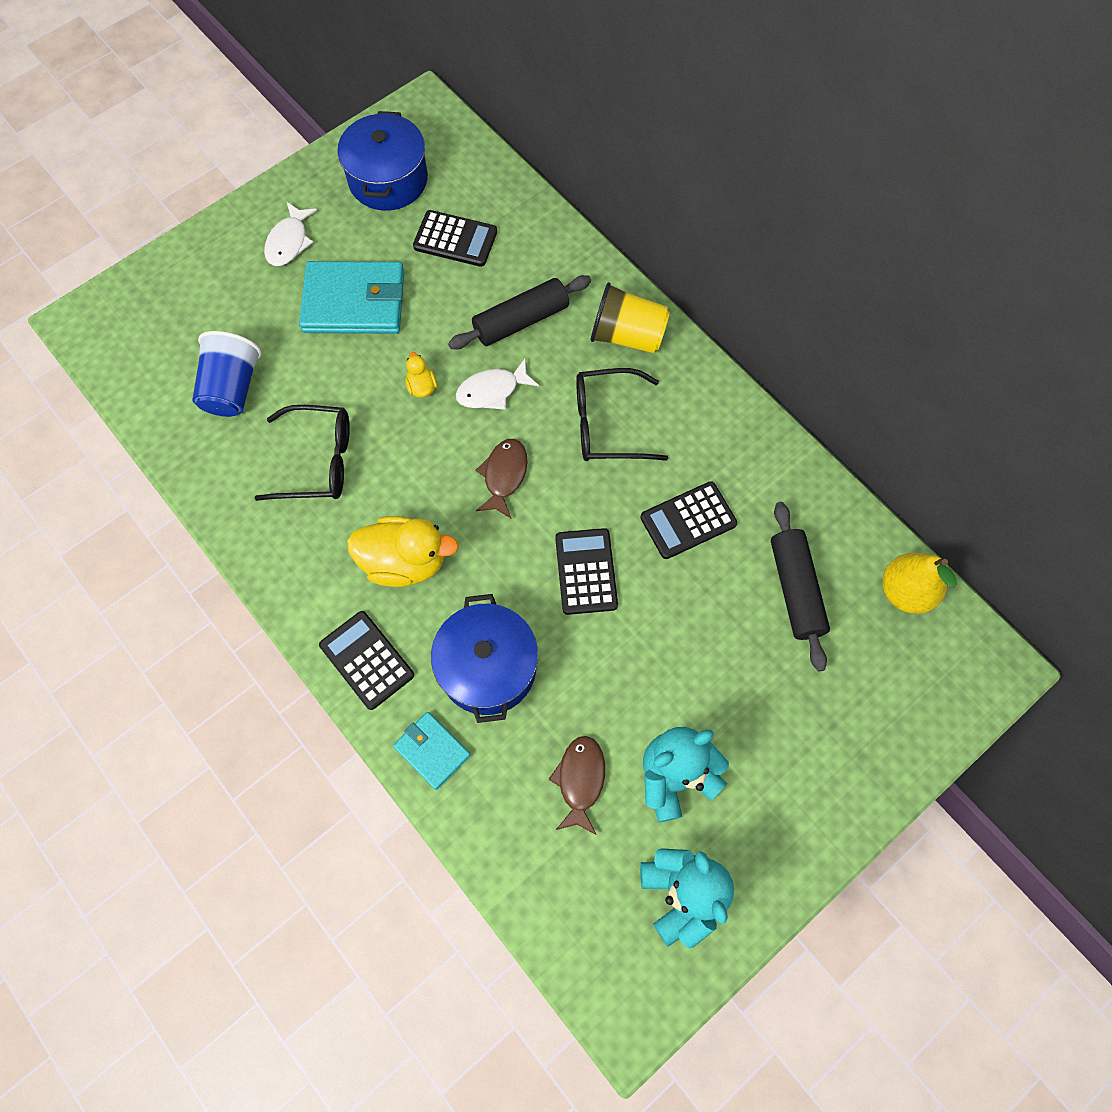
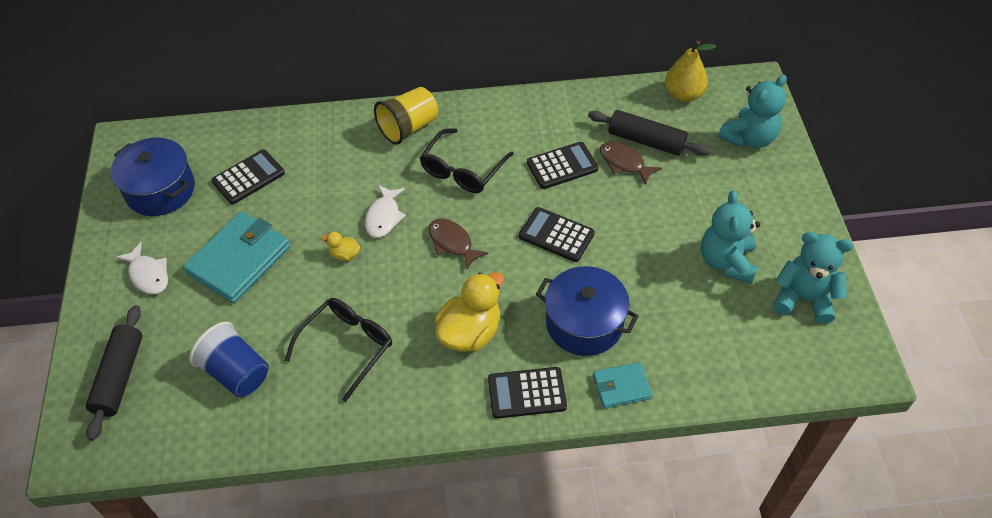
camera: 55 degrees left, 15 degrees down
(521, 321) = (346, 175): black rolling pin -> black rolling pin (120, 377)
(580, 780) = (697, 312): brown fish -> brown fish (624, 163)
(688, 520) = (562, 166): black calculator -> black calculator turned 120 degrees counterclockwise
(892, 706) = (749, 138): none -> turquoise teddy bear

● **About this task**:
Where a line of the listing holds the string "degrees", copy that line.

● **Reply**:
camera: 55 degrees left, 15 degrees down
(688, 520) = (562, 166): black calculator -> black calculator turned 120 degrees counterclockwise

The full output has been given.